PROBLEM: Write out exactly the lines of the entries below from the one holding "(410, 219) = (347, 146): pink" to the one holding "(95, 357) = (204, 366): brown", inclusive, and leave out all other lines.

——————————

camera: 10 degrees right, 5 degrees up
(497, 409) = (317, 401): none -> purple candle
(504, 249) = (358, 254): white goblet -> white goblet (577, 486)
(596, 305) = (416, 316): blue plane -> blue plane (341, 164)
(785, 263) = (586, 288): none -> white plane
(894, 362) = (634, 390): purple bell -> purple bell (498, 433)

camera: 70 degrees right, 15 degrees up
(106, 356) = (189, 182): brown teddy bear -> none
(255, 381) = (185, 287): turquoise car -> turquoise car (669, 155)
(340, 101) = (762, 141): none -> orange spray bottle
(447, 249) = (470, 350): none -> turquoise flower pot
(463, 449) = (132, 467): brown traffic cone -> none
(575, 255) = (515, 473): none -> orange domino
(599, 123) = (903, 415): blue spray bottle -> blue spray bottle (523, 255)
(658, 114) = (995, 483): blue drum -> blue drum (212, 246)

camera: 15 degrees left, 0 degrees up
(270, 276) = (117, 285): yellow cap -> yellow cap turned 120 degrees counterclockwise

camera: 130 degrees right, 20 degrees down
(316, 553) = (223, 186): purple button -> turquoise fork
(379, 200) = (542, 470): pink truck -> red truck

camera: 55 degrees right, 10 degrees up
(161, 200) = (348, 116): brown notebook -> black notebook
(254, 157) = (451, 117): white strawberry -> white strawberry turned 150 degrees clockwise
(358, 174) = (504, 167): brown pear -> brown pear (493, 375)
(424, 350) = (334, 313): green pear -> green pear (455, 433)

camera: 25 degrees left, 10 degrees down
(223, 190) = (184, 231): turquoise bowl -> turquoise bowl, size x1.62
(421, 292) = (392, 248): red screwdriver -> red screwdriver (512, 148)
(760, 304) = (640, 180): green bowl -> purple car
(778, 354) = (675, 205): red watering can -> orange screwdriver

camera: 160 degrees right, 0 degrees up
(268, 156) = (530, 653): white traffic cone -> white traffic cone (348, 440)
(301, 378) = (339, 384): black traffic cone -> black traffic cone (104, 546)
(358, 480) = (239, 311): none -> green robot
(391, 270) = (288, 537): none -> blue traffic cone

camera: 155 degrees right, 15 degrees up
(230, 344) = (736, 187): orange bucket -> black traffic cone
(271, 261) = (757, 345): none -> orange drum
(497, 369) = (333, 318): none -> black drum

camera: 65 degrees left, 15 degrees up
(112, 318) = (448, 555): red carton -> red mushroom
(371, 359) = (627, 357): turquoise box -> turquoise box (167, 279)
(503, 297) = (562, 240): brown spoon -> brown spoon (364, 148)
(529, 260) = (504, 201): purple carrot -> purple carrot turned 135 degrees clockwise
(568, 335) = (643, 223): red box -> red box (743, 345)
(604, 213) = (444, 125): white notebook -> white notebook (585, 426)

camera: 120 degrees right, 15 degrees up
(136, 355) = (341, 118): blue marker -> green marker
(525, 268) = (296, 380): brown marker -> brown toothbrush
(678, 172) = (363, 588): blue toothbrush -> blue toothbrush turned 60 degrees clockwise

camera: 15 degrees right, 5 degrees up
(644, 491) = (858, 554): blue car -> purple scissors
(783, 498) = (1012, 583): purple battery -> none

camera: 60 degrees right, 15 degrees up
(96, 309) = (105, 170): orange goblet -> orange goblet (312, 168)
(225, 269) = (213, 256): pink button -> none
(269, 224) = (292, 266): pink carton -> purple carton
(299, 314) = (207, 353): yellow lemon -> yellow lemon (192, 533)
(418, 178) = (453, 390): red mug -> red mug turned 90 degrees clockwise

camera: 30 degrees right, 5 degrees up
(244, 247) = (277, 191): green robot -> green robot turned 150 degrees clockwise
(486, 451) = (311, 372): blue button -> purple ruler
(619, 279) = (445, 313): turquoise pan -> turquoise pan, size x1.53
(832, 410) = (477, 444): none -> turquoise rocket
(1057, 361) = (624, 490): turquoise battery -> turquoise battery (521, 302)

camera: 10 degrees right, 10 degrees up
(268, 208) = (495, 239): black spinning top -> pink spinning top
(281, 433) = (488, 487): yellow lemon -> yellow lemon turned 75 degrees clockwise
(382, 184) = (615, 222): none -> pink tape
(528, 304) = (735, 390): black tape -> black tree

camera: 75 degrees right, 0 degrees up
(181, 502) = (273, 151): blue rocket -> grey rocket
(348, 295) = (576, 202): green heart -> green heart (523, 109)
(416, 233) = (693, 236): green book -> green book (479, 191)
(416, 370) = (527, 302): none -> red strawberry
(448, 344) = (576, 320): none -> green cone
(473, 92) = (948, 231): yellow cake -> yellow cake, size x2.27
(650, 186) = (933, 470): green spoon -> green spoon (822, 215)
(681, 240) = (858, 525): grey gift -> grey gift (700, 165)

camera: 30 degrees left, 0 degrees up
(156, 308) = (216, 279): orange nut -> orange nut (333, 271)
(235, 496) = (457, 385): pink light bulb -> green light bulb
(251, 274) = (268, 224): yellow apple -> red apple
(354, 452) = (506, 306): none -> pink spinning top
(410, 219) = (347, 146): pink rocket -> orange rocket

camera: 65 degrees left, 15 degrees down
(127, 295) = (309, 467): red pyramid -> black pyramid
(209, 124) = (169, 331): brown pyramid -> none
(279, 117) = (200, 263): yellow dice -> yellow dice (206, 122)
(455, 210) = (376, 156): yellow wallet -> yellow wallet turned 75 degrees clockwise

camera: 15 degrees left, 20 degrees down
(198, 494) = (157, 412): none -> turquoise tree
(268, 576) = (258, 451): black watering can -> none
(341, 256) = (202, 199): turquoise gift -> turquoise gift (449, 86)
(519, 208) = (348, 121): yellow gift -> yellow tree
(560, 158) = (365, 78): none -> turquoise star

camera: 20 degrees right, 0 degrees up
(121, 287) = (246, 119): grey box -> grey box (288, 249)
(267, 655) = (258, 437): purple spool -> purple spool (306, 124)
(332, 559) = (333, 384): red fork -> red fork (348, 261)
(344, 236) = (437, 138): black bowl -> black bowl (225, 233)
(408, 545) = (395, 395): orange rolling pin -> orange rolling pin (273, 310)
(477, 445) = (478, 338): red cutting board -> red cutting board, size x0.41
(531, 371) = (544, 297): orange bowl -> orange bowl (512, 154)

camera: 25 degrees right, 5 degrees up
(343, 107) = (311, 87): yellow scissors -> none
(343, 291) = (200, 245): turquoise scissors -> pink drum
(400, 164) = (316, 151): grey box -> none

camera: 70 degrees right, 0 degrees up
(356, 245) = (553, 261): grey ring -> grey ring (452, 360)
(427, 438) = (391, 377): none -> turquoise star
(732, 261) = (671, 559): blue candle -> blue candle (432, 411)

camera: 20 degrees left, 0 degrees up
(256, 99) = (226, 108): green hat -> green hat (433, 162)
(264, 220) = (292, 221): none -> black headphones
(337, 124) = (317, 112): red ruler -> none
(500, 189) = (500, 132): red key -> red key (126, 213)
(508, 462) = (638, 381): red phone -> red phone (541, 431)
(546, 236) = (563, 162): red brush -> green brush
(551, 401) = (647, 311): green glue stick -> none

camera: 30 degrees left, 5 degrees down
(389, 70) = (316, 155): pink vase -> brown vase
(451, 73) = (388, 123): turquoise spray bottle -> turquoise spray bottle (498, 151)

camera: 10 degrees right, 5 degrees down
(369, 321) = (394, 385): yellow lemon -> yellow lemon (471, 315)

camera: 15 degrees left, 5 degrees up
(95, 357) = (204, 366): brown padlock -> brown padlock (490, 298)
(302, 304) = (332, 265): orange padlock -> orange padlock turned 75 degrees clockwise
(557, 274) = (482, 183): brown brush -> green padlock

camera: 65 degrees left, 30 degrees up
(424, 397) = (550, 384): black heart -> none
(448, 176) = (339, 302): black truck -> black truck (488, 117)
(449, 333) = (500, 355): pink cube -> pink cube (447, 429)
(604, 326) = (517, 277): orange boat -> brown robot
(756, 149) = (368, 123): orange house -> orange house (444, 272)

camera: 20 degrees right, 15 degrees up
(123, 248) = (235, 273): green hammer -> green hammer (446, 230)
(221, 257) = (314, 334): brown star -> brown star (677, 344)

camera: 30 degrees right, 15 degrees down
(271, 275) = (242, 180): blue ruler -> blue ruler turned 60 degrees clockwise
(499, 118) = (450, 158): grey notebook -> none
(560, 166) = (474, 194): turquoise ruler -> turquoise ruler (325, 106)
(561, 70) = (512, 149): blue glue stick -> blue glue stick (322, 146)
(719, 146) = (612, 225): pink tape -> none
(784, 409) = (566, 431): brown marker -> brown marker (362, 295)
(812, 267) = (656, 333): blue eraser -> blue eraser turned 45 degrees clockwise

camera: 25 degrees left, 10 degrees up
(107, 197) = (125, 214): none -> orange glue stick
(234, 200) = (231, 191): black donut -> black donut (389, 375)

——————————

SOLUTION:
(410, 219) = (347, 146): pink rocket -> orange rocket

camera: 65 degrees left, 15 degrees down
(127, 295) = (309, 467): red pyramid -> black pyramid
(209, 124) = (169, 331): brown pyramid -> none
(279, 117) = (200, 263): yellow dice -> yellow dice (206, 122)
(455, 210) = (376, 156): yellow wallet -> yellow wallet turned 75 degrees clockwise

camera: 15 degrees left, 20 degrees down
(198, 494) = (157, 412): none -> turquoise tree
(268, 576) = (258, 451): black watering can -> none
(341, 256) = (202, 199): turquoise gift -> turquoise gift (449, 86)
(519, 208) = (348, 121): yellow gift -> yellow tree
(560, 158) = (365, 78): none -> turquoise star

camera: 20 degrees right, 0 degrees up
(121, 287) = (246, 119): grey box -> grey box (288, 249)
(267, 655) = (258, 437): purple spool -> purple spool (306, 124)
(332, 559) = (333, 384): red fork -> red fork (348, 261)
(344, 236) = (437, 138): black bowl -> black bowl (225, 233)
(408, 545) = (395, 395): orange rolling pin -> orange rolling pin (273, 310)
(477, 445) = (478, 338): red cutting board -> red cutting board, size x0.41
(531, 371) = (544, 297): orange bowl -> orange bowl (512, 154)

camera: 25 degrees right, 5 degrees up
(343, 107) = (311, 87): yellow scissors -> none
(343, 291) = (200, 245): turquoise scissors -> pink drum
(400, 164) = (316, 151): grey box -> none

camera: 70 degrees right, 0 degrees up
(356, 245) = (553, 261): grey ring -> grey ring (452, 360)
(427, 438) = (391, 377): none -> turquoise star
(732, 261) = (671, 559): blue candle -> blue candle (432, 411)

camera: 20 degrees left, 0 degrees up
(256, 99) = (226, 108): green hat -> green hat (433, 162)
(264, 220) = (292, 221): none -> black headphones
(337, 124) = (317, 112): red ruler -> none
(500, 189) = (500, 132): red key -> red key (126, 213)
(508, 462) = (638, 381): red phone -> red phone (541, 431)
(546, 236) = (563, 162): red brush -> green brush
(551, 401) = (647, 311): green glue stick -> none

camera: 30 degrees left, 5 degrees down
(389, 70) = (316, 155): pink vase -> brown vase
(451, 73) = (388, 123): turquoise spray bottle -> turquoise spray bottle (498, 151)

camera: 10 degrees right, 5 degrees down
(369, 321) = (394, 385): yellow lemon -> yellow lemon (471, 315)

camera: 15 degrees left, 5 degrees up
(95, 357) = (204, 366): brown padlock -> brown padlock (490, 298)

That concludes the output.